Work required:
If a line in the entries contains the word "none", list it.

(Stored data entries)

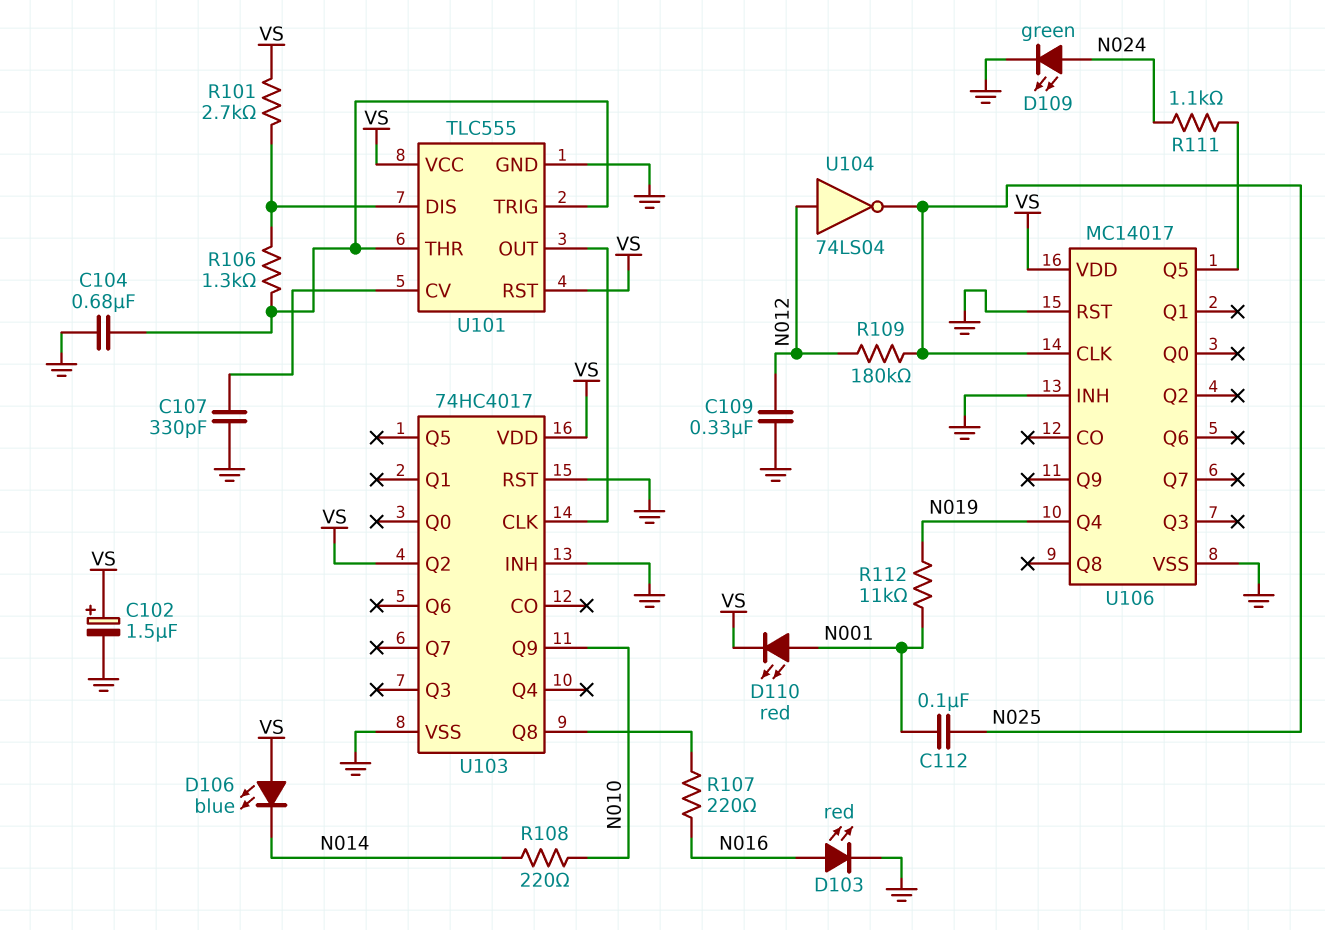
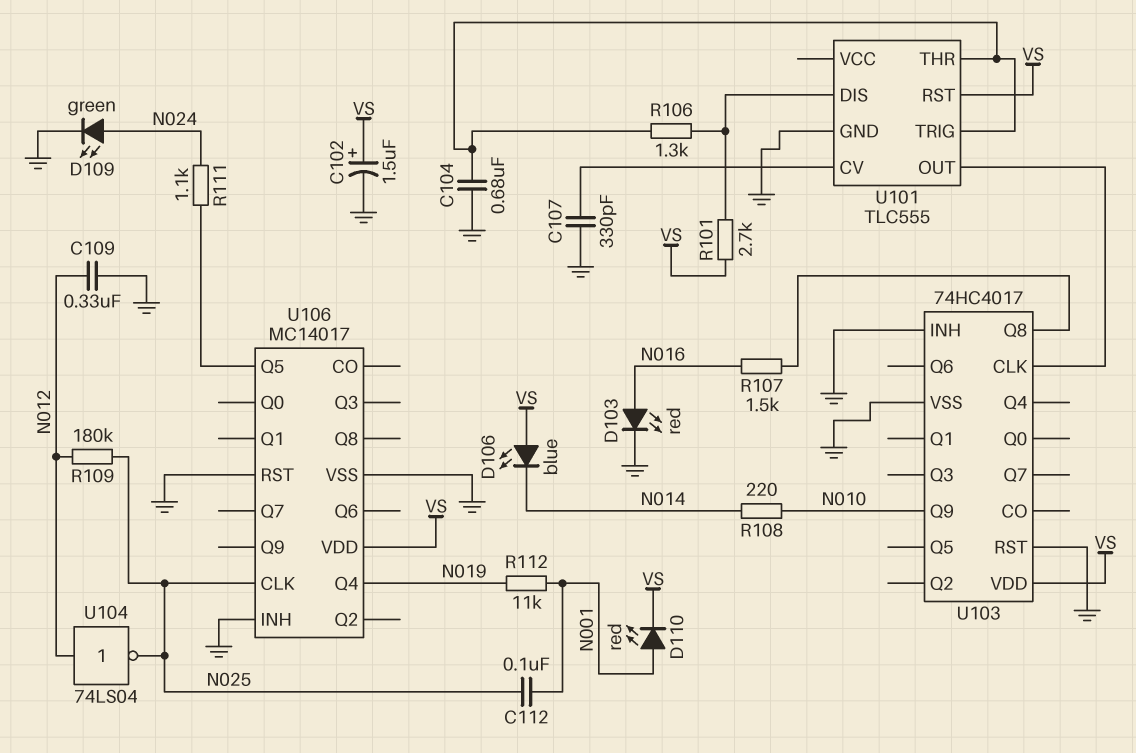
R107: 220 (N016, U103/Q8) -> 1.5k (N016, U103/Q8)
U101 pin VCC: VS -> none
U103 pin Q2: VS -> none

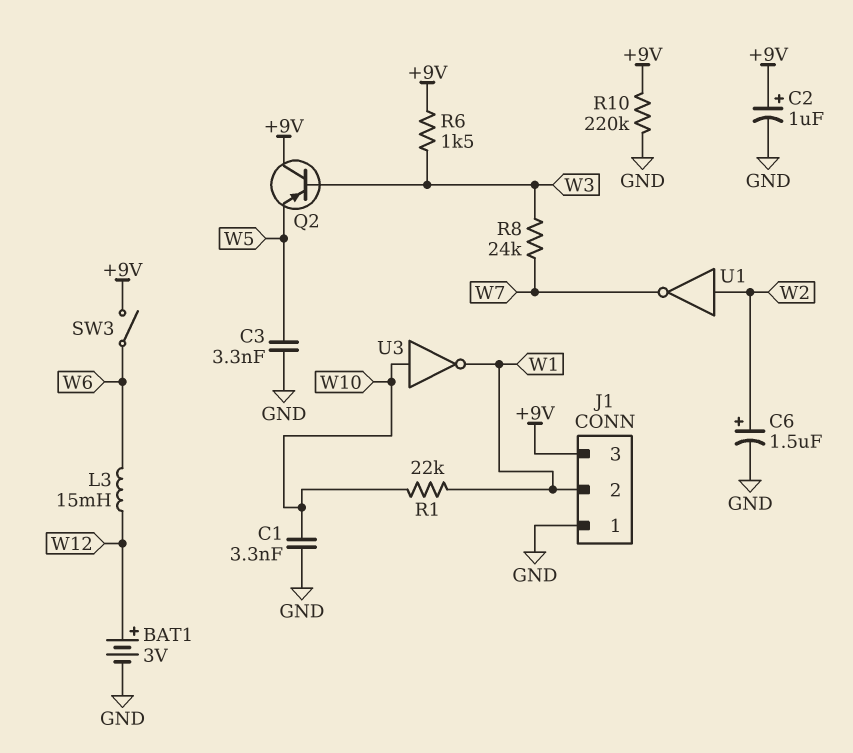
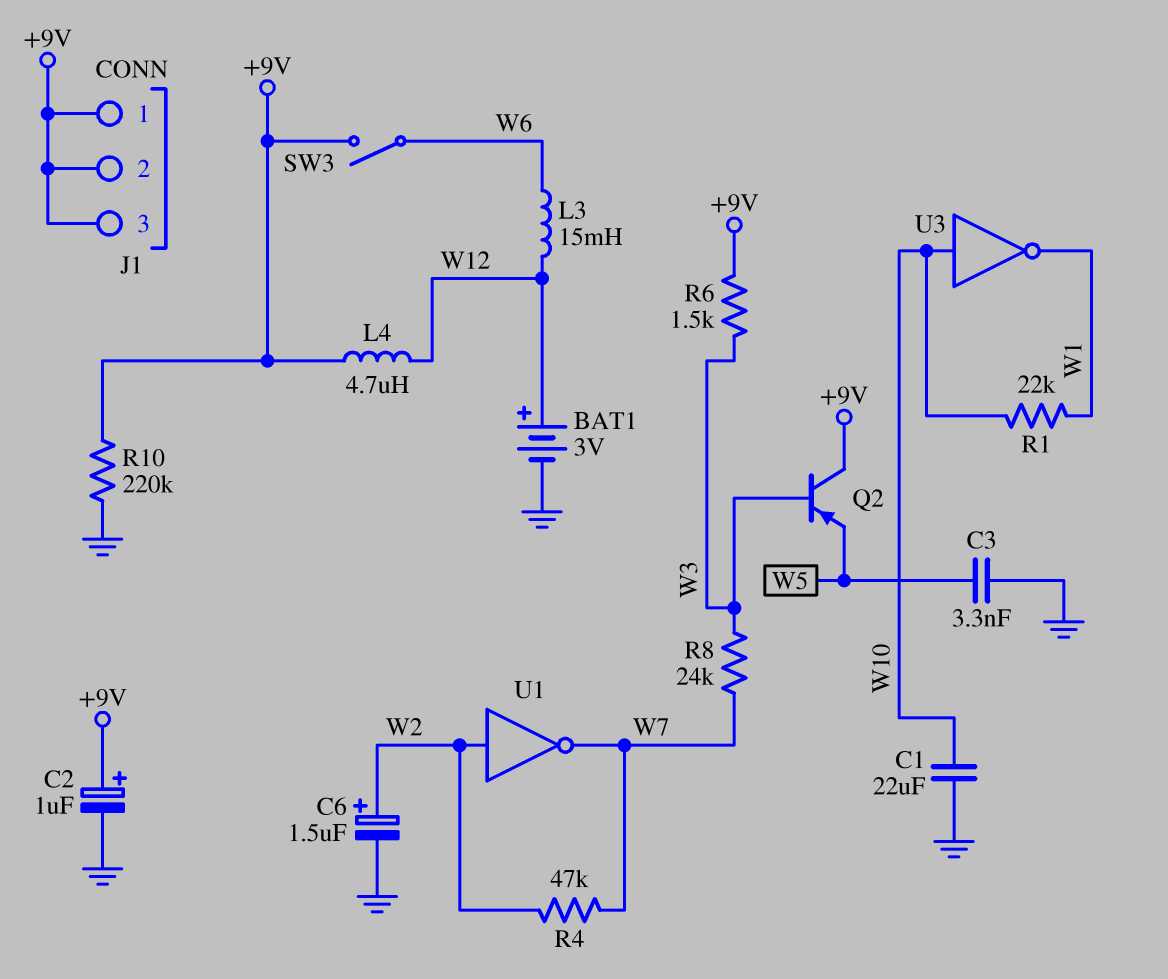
C1: 3.3nF (GND, W10) -> 22uF (GND, W10)
J1 pin 1: GND -> +9V
J1 pin 2: W1 -> +9V
L4: none -> 4.7uH (+9V, W12)
R4: none -> 47k (W2, W7)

Finished exercise:
U101 pin VCC: VS -> none
U103 pin Q2: VS -> none
L4: none -> 4.7uH (+9V, W12)
R4: none -> 47k (W2, W7)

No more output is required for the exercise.